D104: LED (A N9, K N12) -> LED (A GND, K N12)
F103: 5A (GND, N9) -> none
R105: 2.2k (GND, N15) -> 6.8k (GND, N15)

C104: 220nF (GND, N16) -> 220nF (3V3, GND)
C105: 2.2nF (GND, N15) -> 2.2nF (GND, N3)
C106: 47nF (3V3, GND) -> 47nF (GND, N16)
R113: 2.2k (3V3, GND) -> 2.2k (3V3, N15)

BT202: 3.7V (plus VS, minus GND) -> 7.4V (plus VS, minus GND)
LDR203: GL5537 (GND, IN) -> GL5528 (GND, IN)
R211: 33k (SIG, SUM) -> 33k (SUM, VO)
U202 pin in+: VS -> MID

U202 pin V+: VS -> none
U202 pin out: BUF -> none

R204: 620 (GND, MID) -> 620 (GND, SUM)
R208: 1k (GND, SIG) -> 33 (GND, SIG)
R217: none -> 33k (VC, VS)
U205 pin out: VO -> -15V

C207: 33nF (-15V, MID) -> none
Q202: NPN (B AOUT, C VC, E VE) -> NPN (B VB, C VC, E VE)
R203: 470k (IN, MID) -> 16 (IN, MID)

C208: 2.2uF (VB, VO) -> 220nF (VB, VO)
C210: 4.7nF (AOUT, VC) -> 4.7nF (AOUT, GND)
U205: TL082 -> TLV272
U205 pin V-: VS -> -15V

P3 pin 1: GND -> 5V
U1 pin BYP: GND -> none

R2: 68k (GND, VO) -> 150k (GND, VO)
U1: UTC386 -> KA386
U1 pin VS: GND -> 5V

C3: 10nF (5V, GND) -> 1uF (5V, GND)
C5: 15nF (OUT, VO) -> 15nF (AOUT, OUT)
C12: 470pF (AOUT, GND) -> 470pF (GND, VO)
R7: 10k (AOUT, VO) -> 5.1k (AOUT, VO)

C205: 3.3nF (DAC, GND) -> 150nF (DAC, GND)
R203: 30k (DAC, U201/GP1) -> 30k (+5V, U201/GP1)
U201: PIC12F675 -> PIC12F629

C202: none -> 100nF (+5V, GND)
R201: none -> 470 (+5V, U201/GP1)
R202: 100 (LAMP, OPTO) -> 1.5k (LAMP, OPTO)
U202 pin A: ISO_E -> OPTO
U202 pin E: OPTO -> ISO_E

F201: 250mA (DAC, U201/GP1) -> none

**Task to carry out:**
Quote the records above exactly, from the first line through the line containing "C106: 47nF (3V3, GND) -> 47nF (GND, N16)", and nothing more.

**Problem solution:**
D104: LED (A N9, K N12) -> LED (A GND, K N12)
F103: 5A (GND, N9) -> none
R105: 2.2k (GND, N15) -> 6.8k (GND, N15)

C104: 220nF (GND, N16) -> 220nF (3V3, GND)
C105: 2.2nF (GND, N15) -> 2.2nF (GND, N3)
C106: 47nF (3V3, GND) -> 47nF (GND, N16)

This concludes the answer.